» **Task instructions**: Skipping each picture, output the entries exactly as they stand below.

[Given records]

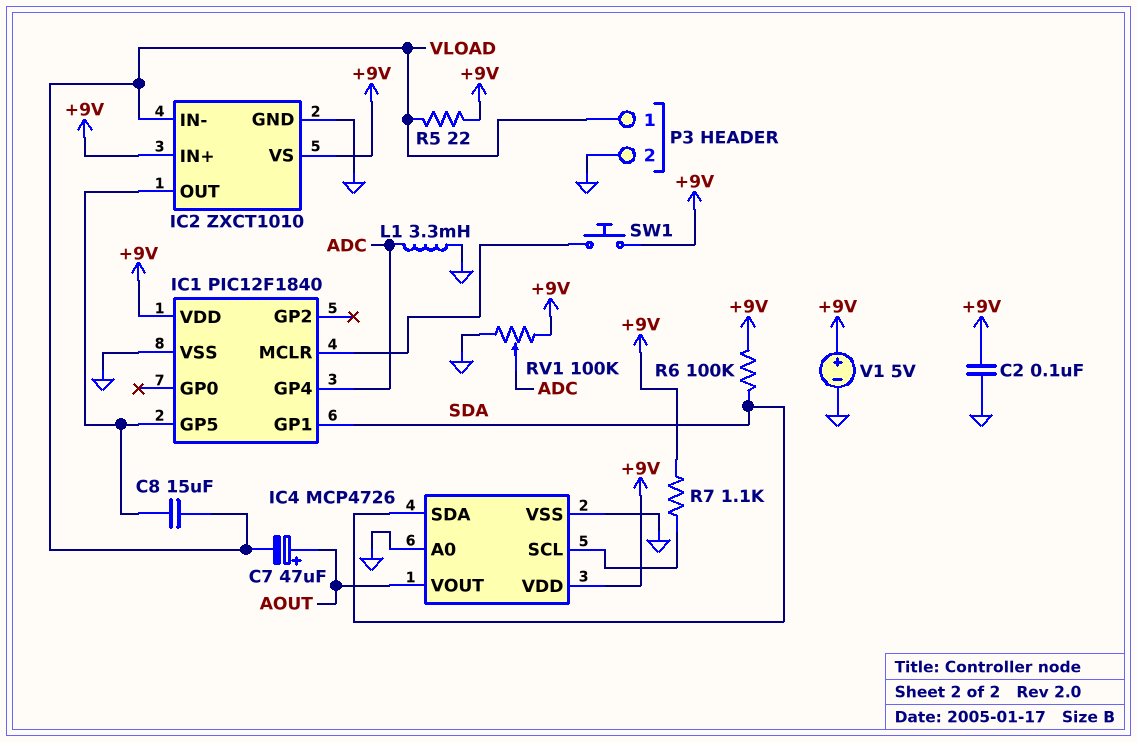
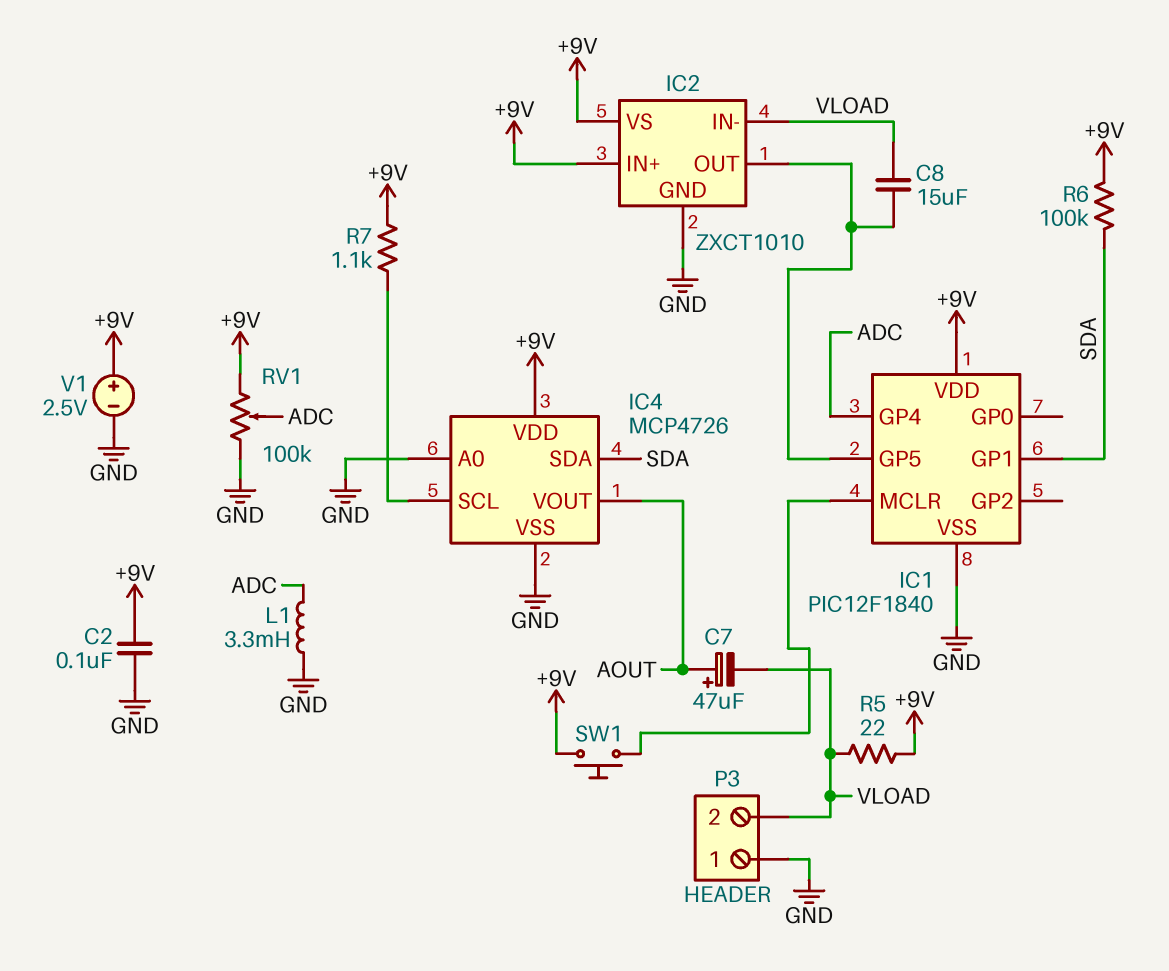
P3 pin 1: VLOAD -> GND
P3 pin 2: GND -> VLOAD
V1: 5V (plus +9V, minus GND) -> 2.5V (plus +9V, minus GND)

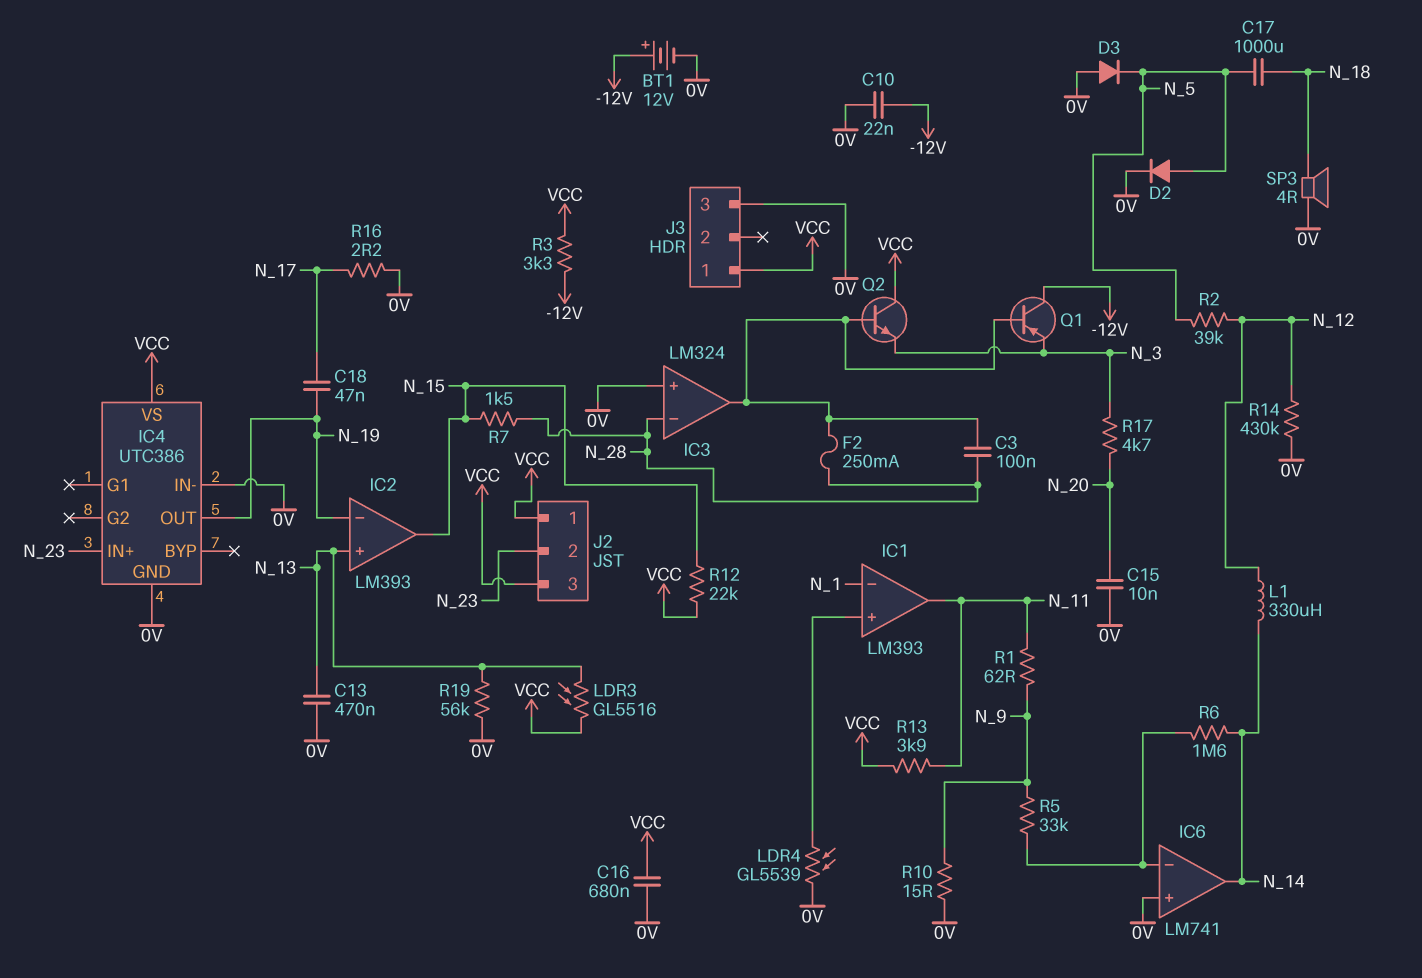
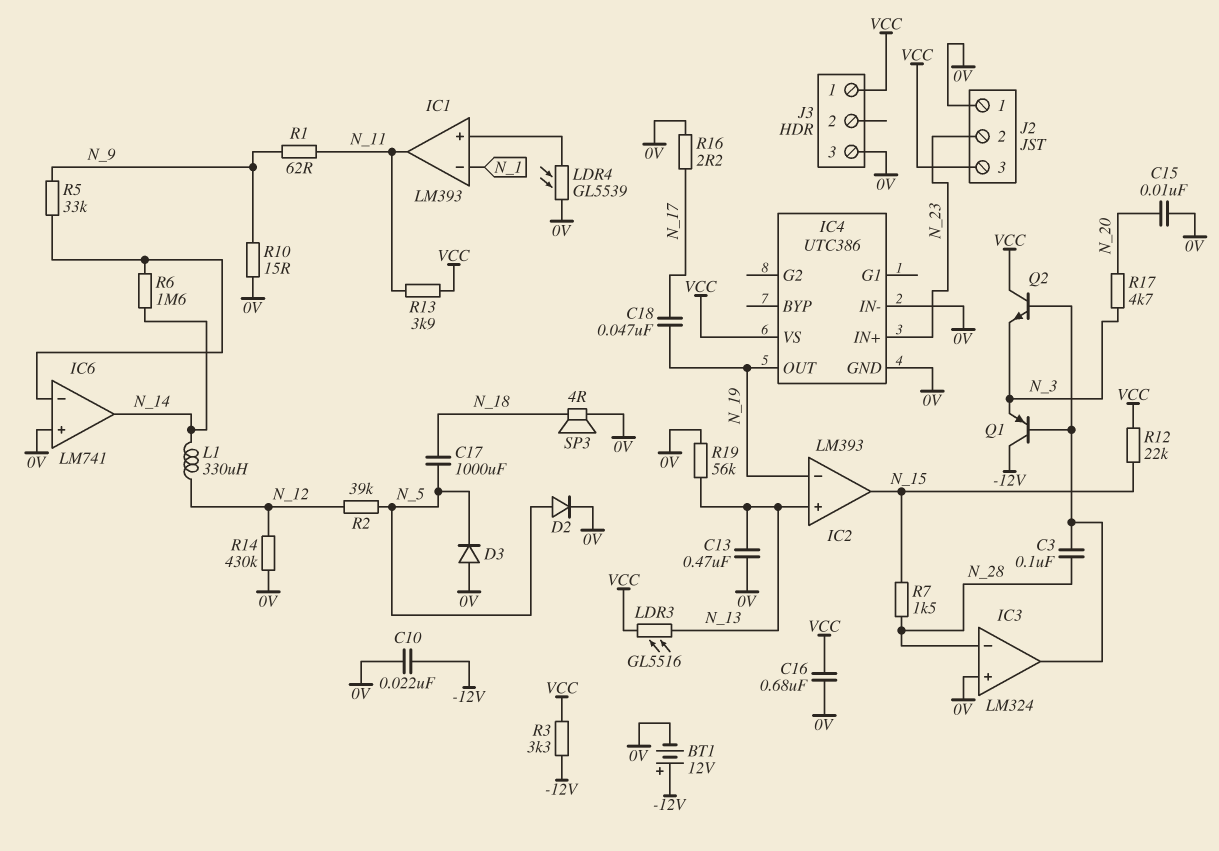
F2: 250mA (IC3/out, N_28) -> none
J2 pin 1: VCC -> 0V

[/Given records]

» **Response to the task**:
P3 pin 1: VLOAD -> GND
P3 pin 2: GND -> VLOAD
V1: 5V (plus +9V, minus GND) -> 2.5V (plus +9V, minus GND)

F2: 250mA (IC3/out, N_28) -> none
J2 pin 1: VCC -> 0V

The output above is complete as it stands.